What you have to do: Answer with a number only: how many lines of the entries below contain the word "minus"?
BEGIN The data
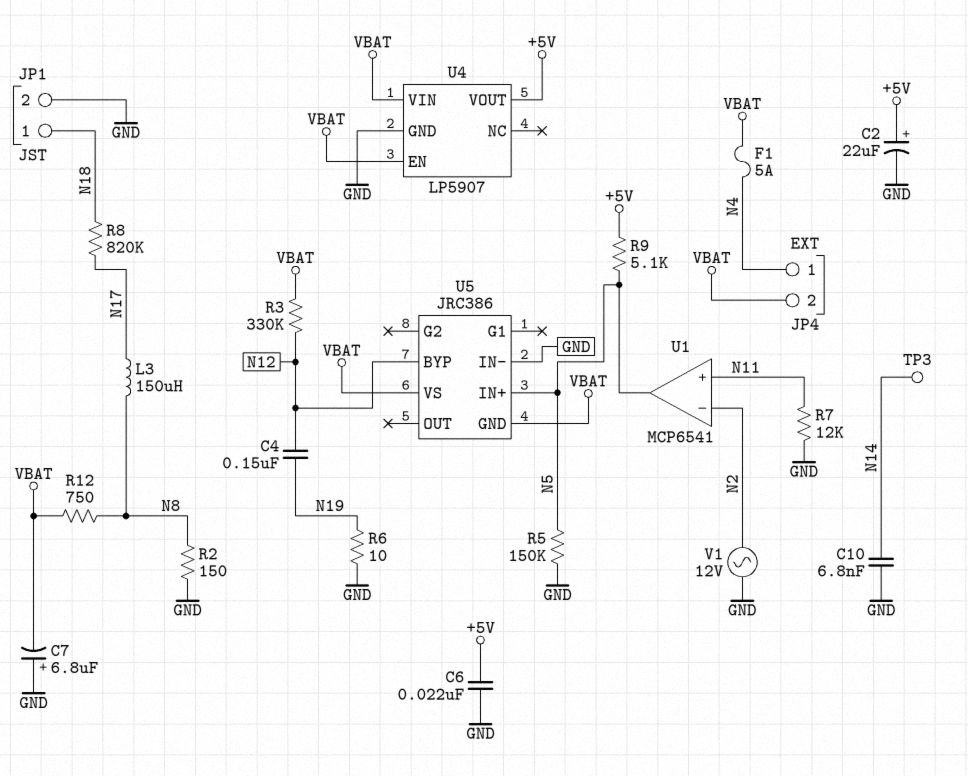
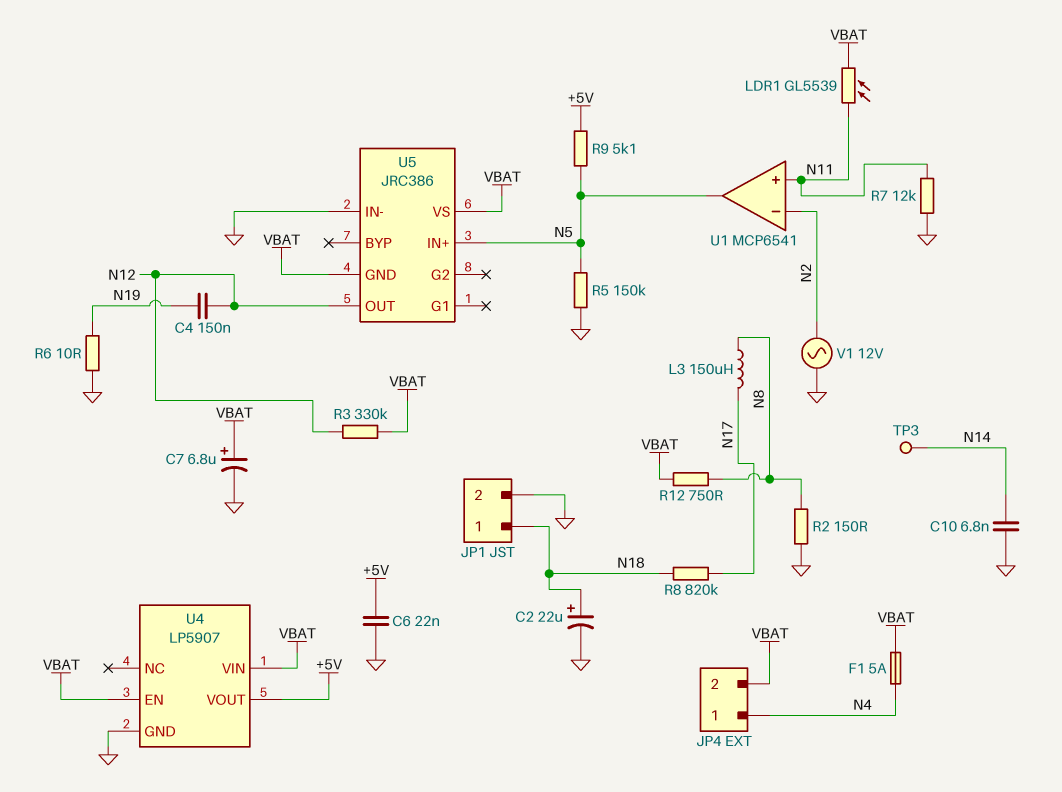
C2: 22uF (plus +5V, minus GND) -> 22uF (plus N18, minus GND)
C7: 6.8uF (plus GND, minus VBAT) -> 6.8uF (plus VBAT, minus GND)
LDR1: none -> GL5539 (N11, VBAT)
U5 pin BYP: N12 -> none
U5 pin OUT: none -> N12

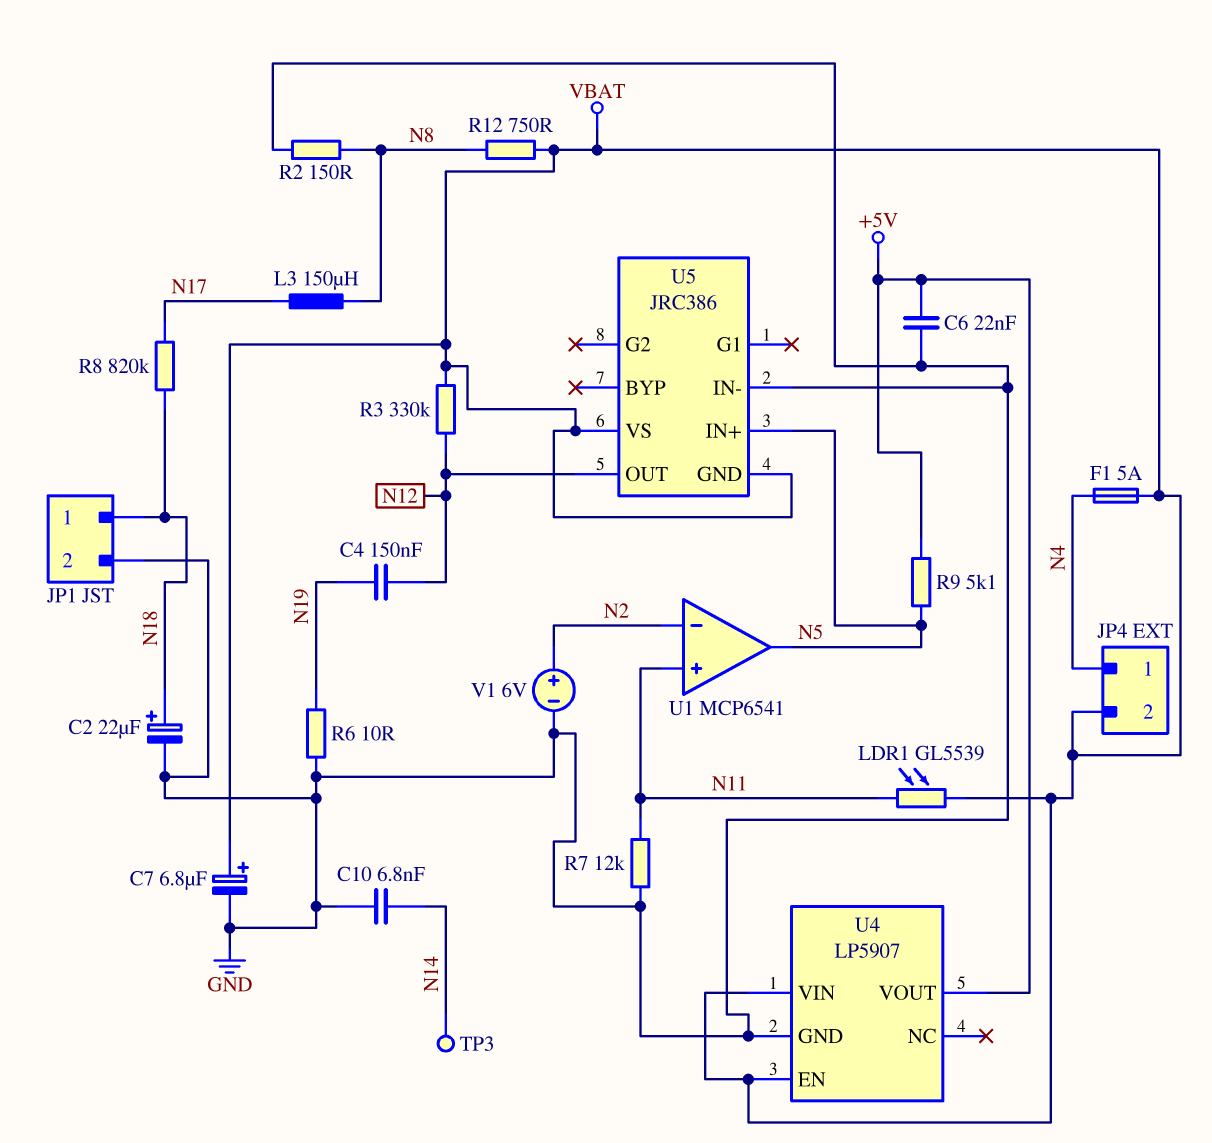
R5: 150k (GND, N5) -> none
V1: AC 12V (GND, N2) -> 6V (plus N2, minus GND)

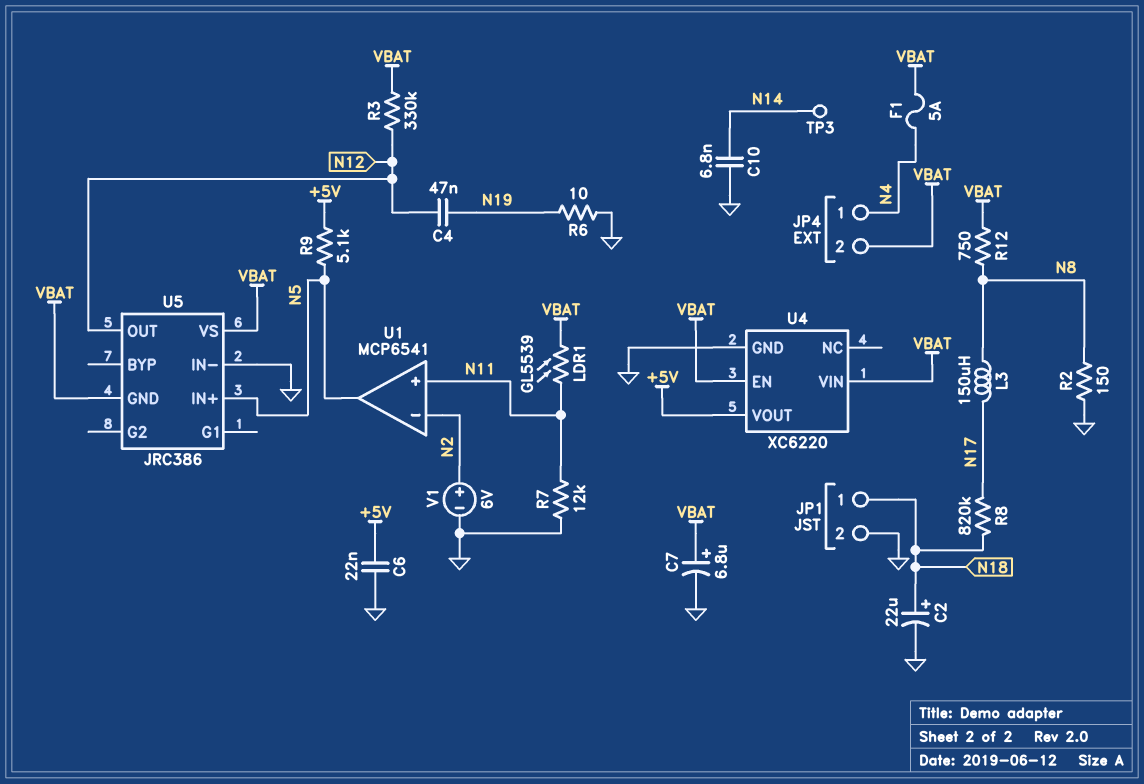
C4: 150nF (N12, N19) -> 47nF (N12, N19)
U4: LP5907 -> XC6220

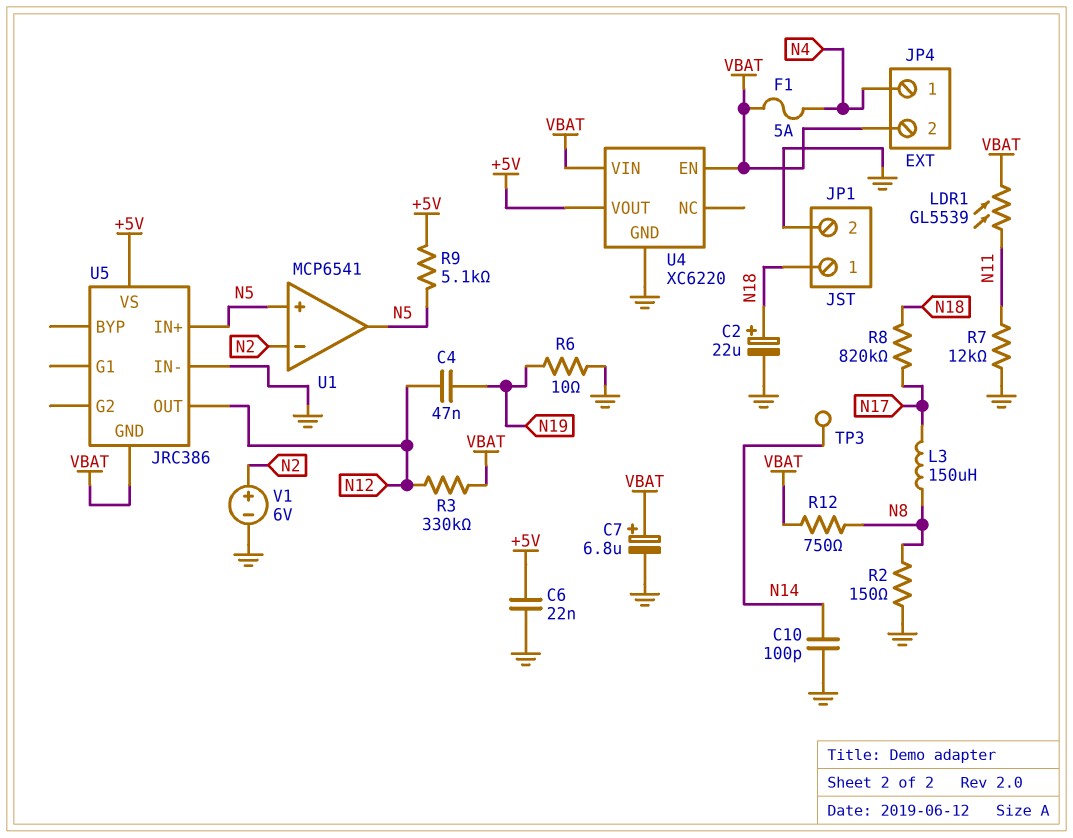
C10: 6.8nF (GND, N14) -> 100pF (GND, N14)
U1 pin in+: N11 -> N5
U5 pin VS: VBAT -> +5V

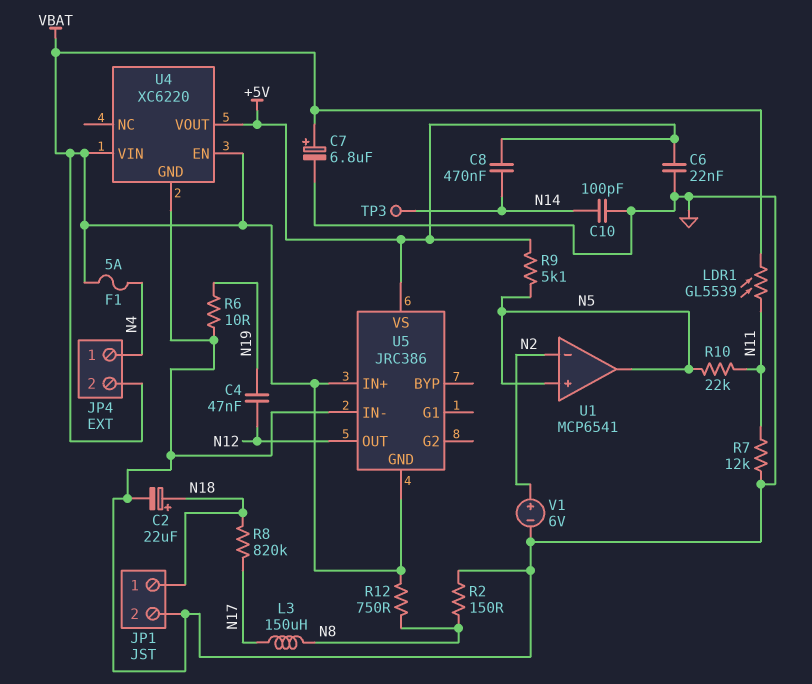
C8: none -> 470nF (+5V, N14)
R3: 330k (N12, VBAT) -> none
R10: none -> 22k (N5, N11)
U5 pin IN+: N5 -> VBAT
END The data
Task response: 3